Data records =>
[Start of Attachment]

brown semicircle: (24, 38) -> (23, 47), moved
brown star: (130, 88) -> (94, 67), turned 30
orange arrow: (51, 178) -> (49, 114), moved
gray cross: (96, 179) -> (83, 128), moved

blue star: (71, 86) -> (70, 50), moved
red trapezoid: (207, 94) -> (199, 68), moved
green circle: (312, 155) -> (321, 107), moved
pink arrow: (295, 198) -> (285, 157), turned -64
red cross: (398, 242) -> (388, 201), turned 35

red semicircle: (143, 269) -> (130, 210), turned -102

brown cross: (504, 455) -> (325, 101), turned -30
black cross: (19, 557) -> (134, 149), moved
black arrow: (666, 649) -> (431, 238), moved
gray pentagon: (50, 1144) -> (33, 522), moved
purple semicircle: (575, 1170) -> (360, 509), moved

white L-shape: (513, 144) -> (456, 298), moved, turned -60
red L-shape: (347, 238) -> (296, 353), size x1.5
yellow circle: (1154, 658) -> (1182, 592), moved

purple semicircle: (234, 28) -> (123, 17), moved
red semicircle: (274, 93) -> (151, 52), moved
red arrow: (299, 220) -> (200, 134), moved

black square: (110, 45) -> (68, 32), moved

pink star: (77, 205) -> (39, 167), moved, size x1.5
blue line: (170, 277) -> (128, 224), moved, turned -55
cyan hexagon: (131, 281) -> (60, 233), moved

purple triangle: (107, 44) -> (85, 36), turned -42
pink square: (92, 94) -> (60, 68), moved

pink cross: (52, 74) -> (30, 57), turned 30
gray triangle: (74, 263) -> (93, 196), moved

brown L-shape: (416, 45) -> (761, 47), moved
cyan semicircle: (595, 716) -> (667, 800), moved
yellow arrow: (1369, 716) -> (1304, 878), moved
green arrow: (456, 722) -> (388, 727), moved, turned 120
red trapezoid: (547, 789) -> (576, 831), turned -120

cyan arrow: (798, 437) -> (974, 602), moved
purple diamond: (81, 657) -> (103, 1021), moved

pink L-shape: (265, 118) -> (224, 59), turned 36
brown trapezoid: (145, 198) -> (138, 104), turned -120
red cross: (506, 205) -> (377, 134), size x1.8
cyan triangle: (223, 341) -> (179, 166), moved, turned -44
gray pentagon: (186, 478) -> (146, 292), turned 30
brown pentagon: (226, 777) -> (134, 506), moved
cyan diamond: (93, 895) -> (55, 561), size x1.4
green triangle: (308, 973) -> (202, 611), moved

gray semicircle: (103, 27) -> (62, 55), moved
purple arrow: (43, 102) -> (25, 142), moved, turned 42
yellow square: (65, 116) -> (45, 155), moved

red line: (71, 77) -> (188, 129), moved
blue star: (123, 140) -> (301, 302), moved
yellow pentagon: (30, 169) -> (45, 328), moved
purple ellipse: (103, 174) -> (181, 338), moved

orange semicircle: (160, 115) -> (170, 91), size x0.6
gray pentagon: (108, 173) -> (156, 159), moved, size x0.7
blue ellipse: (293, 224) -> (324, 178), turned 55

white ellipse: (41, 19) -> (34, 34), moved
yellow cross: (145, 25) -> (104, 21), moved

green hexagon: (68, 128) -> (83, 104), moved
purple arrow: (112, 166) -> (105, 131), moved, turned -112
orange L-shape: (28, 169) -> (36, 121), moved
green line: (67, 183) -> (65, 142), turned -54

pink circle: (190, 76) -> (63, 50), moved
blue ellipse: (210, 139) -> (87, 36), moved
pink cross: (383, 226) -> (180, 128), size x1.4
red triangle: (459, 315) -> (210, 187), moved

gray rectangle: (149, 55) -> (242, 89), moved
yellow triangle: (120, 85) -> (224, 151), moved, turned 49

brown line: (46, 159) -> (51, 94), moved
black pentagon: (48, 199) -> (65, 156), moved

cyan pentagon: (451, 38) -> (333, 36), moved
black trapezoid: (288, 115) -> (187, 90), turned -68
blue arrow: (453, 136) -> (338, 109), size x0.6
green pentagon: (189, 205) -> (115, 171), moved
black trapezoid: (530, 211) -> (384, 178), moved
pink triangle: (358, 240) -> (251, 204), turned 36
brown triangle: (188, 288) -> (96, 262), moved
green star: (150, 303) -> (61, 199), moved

[End of Attachment]

Your reply must be one number: the count of lines in the records above that contain the string "trapezoid".

Finished exercise =>
5